==== Recorded information ====

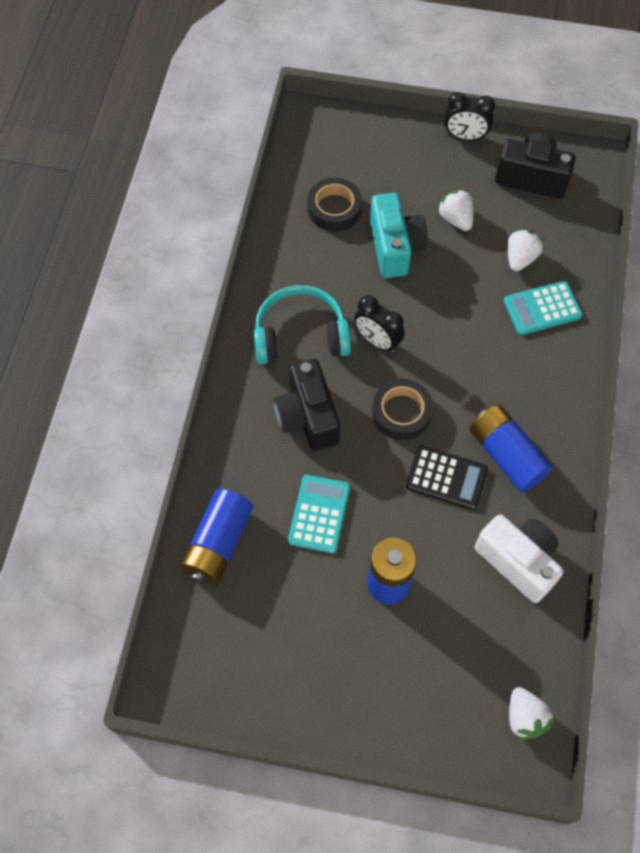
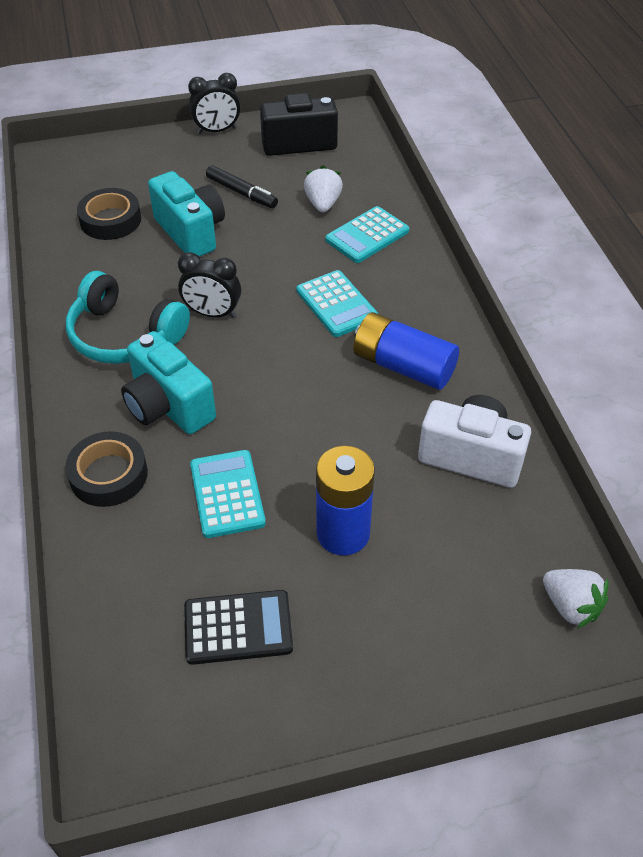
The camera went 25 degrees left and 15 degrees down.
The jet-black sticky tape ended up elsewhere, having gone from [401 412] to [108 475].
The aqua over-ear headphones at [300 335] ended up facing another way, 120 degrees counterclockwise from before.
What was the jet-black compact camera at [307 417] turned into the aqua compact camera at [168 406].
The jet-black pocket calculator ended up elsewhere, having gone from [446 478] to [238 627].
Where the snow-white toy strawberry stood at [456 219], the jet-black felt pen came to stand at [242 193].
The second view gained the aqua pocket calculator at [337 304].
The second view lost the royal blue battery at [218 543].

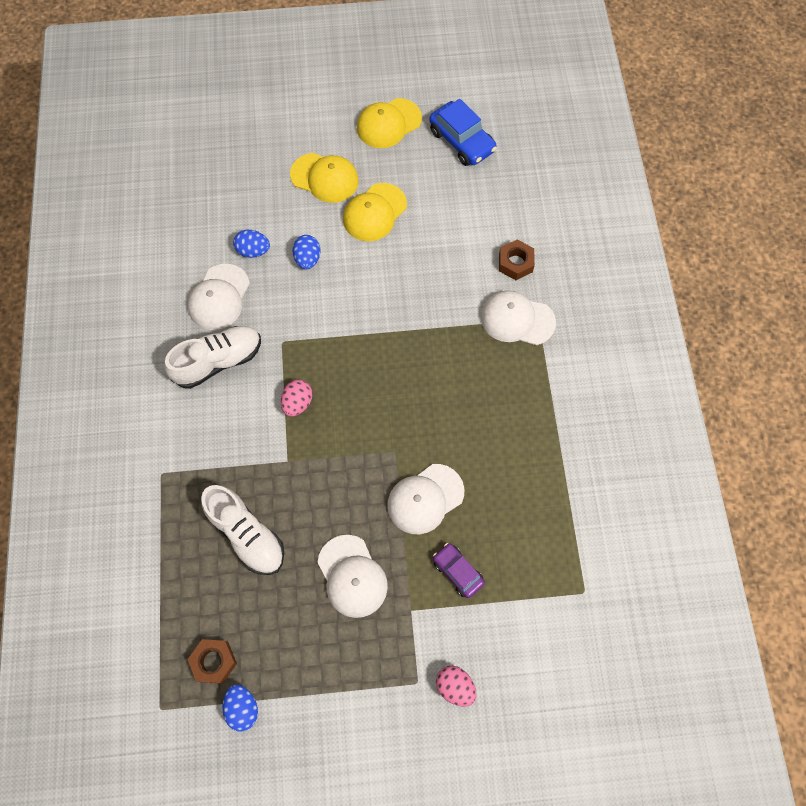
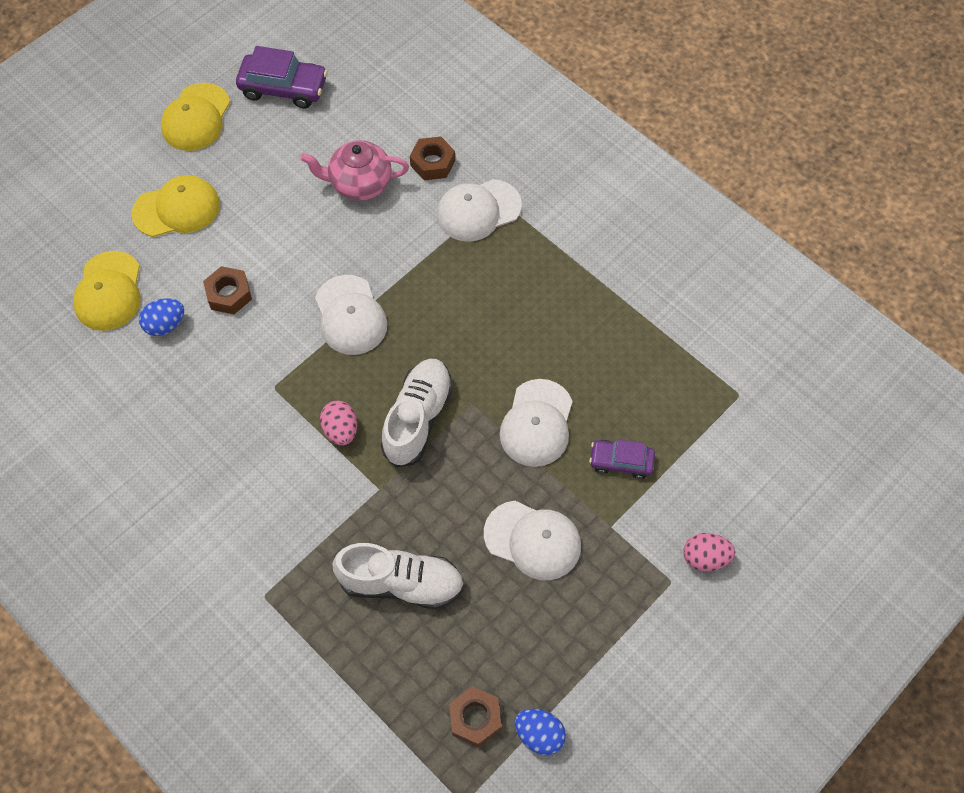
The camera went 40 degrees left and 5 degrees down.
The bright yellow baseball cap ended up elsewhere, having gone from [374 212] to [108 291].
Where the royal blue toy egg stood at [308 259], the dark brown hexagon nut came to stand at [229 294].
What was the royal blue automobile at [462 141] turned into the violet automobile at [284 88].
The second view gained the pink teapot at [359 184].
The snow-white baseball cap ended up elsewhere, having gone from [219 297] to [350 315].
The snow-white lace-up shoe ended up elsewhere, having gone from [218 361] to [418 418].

====

**Exercise directions**
Please leave the images out and retype the rest of the material exactly.

**Answer to this problem**
The camera went 25 degrees left and 15 degrees down.
The jet-black sticky tape ended up elsewhere, having gone from [401 412] to [108 475].
The aqua over-ear headphones at [300 335] ended up facing another way, 120 degrees counterclockwise from before.
What was the jet-black compact camera at [307 417] turned into the aqua compact camera at [168 406].
The jet-black pocket calculator ended up elsewhere, having gone from [446 478] to [238 627].
Where the snow-white toy strawberry stood at [456 219], the jet-black felt pen came to stand at [242 193].
The second view gained the aqua pocket calculator at [337 304].
The second view lost the royal blue battery at [218 543].

The camera went 40 degrees left and 5 degrees down.
The bright yellow baseball cap ended up elsewhere, having gone from [374 212] to [108 291].
Where the royal blue toy egg stood at [308 259], the dark brown hexagon nut came to stand at [229 294].
What was the royal blue automobile at [462 141] turned into the violet automobile at [284 88].
The second view gained the pink teapot at [359 184].
The snow-white baseball cap ended up elsewhere, having gone from [219 297] to [350 315].
The snow-white lace-up shoe ended up elsewhere, having gone from [218 361] to [418 418].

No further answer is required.